**Exercise requirements:** Every entry needs to be repeated exactly, with nothing left out.

(Saved entries)
^^^^^^^^^^^^^^^^
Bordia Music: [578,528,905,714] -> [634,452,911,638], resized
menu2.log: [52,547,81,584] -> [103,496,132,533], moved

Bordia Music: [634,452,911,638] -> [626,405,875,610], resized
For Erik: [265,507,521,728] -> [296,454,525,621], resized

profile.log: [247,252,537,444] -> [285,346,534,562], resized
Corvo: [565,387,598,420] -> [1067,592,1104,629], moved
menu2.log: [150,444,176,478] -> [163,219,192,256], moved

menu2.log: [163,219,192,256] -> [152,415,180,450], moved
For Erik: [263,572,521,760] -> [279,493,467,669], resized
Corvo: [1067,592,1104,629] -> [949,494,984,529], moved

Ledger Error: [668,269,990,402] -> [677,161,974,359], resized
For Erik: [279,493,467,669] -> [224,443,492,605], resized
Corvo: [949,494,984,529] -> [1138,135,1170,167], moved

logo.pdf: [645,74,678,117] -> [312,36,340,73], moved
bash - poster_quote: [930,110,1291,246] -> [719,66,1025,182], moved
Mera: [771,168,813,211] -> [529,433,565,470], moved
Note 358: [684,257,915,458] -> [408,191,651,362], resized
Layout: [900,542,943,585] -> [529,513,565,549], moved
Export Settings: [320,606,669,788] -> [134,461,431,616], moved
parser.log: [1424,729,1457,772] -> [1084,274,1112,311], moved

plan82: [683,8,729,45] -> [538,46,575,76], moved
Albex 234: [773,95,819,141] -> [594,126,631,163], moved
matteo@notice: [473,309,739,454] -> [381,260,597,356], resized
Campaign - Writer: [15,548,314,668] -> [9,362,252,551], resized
^^^^^^^^^^^^^^^^
**Solution below:**
Bordia Music: [578,528,905,714] -> [634,452,911,638], resized
menu2.log: [52,547,81,584] -> [103,496,132,533], moved

Bordia Music: [634,452,911,638] -> [626,405,875,610], resized
For Erik: [265,507,521,728] -> [296,454,525,621], resized

profile.log: [247,252,537,444] -> [285,346,534,562], resized
Corvo: [565,387,598,420] -> [1067,592,1104,629], moved
menu2.log: [150,444,176,478] -> [163,219,192,256], moved

menu2.log: [163,219,192,256] -> [152,415,180,450], moved
For Erik: [263,572,521,760] -> [279,493,467,669], resized
Corvo: [1067,592,1104,629] -> [949,494,984,529], moved

Ledger Error: [668,269,990,402] -> [677,161,974,359], resized
For Erik: [279,493,467,669] -> [224,443,492,605], resized
Corvo: [949,494,984,529] -> [1138,135,1170,167], moved

logo.pdf: [645,74,678,117] -> [312,36,340,73], moved
bash - poster_quote: [930,110,1291,246] -> [719,66,1025,182], moved
Mera: [771,168,813,211] -> [529,433,565,470], moved
Note 358: [684,257,915,458] -> [408,191,651,362], resized
Layout: [900,542,943,585] -> [529,513,565,549], moved
Export Settings: [320,606,669,788] -> [134,461,431,616], moved
parser.log: [1424,729,1457,772] -> [1084,274,1112,311], moved

plan82: [683,8,729,45] -> [538,46,575,76], moved
Albex 234: [773,95,819,141] -> [594,126,631,163], moved
matteo@notice: [473,309,739,454] -> [381,260,597,356], resized
Campaign - Writer: [15,548,314,668] -> [9,362,252,551], resized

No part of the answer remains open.